**What you will do**
Please write out, exactly as given, every line of the entries below up to and including the line with "yellow wallet: 5 -> 0".

**Supplied records**
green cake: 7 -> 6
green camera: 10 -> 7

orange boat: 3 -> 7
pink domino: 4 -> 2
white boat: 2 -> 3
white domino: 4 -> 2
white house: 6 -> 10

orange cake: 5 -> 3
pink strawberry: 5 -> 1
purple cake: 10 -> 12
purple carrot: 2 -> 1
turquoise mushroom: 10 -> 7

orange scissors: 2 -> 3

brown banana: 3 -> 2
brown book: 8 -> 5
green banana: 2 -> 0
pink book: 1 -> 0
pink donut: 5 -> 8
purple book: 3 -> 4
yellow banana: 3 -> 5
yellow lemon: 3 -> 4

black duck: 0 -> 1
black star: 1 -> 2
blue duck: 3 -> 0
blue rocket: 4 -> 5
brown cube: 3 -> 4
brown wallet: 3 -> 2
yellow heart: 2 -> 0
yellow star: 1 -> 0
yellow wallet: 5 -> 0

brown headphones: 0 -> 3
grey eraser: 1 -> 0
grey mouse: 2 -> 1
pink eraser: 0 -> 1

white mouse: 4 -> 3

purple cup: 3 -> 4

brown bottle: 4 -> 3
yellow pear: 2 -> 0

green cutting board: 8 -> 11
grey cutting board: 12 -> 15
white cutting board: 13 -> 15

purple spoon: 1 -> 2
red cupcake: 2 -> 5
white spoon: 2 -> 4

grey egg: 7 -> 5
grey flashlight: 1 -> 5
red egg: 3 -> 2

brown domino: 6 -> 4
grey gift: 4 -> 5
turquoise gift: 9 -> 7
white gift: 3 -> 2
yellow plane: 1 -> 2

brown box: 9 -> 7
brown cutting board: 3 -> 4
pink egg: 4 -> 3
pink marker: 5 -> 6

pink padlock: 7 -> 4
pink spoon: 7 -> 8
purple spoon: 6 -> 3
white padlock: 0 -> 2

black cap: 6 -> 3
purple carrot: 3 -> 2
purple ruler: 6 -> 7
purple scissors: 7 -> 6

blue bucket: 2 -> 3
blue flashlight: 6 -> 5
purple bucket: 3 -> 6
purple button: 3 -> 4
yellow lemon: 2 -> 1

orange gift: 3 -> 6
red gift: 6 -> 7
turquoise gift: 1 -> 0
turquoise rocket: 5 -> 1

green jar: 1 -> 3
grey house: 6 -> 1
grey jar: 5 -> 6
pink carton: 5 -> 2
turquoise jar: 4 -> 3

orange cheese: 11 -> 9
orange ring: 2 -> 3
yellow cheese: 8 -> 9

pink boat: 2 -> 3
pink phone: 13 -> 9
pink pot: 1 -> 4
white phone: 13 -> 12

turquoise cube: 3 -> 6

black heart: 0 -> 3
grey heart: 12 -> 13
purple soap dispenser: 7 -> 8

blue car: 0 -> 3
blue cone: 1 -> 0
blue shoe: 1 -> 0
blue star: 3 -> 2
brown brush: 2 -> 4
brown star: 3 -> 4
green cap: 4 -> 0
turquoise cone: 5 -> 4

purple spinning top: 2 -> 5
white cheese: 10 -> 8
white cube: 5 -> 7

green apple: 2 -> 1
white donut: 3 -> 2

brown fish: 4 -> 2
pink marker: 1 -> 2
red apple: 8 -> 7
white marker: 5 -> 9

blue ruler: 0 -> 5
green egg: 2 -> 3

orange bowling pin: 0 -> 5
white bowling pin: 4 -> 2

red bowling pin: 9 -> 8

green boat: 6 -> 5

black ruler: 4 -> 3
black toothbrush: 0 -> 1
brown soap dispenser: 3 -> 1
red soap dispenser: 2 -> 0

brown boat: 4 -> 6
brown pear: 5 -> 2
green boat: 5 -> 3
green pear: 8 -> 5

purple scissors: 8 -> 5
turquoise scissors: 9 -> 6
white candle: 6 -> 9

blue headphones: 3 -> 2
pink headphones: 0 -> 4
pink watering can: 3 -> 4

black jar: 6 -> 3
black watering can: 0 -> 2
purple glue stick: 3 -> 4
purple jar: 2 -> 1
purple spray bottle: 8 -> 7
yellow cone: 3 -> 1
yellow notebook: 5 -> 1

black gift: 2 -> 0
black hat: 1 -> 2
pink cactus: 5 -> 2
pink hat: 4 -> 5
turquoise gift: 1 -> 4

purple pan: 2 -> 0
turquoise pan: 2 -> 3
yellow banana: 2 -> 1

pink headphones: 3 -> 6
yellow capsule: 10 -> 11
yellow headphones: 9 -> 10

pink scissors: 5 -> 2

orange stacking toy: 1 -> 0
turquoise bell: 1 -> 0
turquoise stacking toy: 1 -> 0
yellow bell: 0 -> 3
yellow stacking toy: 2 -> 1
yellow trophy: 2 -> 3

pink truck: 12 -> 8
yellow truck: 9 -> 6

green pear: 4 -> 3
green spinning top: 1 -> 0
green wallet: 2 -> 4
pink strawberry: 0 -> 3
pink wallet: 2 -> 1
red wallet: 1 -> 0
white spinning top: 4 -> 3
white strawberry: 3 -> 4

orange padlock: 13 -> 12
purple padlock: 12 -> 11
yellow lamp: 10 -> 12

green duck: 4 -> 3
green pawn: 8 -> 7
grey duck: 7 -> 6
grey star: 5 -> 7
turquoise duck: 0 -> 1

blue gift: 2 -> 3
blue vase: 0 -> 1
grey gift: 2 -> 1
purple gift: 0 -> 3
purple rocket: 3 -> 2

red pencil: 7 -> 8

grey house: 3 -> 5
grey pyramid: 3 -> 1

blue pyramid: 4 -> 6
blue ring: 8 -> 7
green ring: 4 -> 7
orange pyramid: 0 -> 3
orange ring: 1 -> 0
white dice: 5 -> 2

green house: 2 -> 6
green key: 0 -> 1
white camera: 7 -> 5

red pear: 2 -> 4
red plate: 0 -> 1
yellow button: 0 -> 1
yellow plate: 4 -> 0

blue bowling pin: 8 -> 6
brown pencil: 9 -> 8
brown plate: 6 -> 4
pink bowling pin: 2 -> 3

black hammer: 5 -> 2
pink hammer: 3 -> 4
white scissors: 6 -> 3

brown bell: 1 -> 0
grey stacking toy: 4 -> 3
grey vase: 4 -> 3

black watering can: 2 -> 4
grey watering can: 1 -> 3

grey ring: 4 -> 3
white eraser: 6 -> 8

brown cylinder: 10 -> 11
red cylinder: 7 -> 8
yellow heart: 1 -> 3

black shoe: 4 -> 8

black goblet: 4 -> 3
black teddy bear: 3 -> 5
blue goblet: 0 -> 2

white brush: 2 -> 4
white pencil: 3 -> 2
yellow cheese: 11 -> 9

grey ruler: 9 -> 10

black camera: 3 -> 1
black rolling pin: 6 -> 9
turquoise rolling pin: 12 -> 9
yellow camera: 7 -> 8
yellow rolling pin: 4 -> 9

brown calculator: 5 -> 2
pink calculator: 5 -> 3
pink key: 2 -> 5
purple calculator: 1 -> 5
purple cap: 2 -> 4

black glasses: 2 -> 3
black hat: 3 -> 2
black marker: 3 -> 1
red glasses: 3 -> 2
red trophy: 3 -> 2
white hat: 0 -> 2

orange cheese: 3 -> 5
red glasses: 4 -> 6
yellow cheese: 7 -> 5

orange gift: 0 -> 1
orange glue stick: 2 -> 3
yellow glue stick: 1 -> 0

**Your solution**
green cake: 7 -> 6
green camera: 10 -> 7

orange boat: 3 -> 7
pink domino: 4 -> 2
white boat: 2 -> 3
white domino: 4 -> 2
white house: 6 -> 10

orange cake: 5 -> 3
pink strawberry: 5 -> 1
purple cake: 10 -> 12
purple carrot: 2 -> 1
turquoise mushroom: 10 -> 7

orange scissors: 2 -> 3

brown banana: 3 -> 2
brown book: 8 -> 5
green banana: 2 -> 0
pink book: 1 -> 0
pink donut: 5 -> 8
purple book: 3 -> 4
yellow banana: 3 -> 5
yellow lemon: 3 -> 4

black duck: 0 -> 1
black star: 1 -> 2
blue duck: 3 -> 0
blue rocket: 4 -> 5
brown cube: 3 -> 4
brown wallet: 3 -> 2
yellow heart: 2 -> 0
yellow star: 1 -> 0
yellow wallet: 5 -> 0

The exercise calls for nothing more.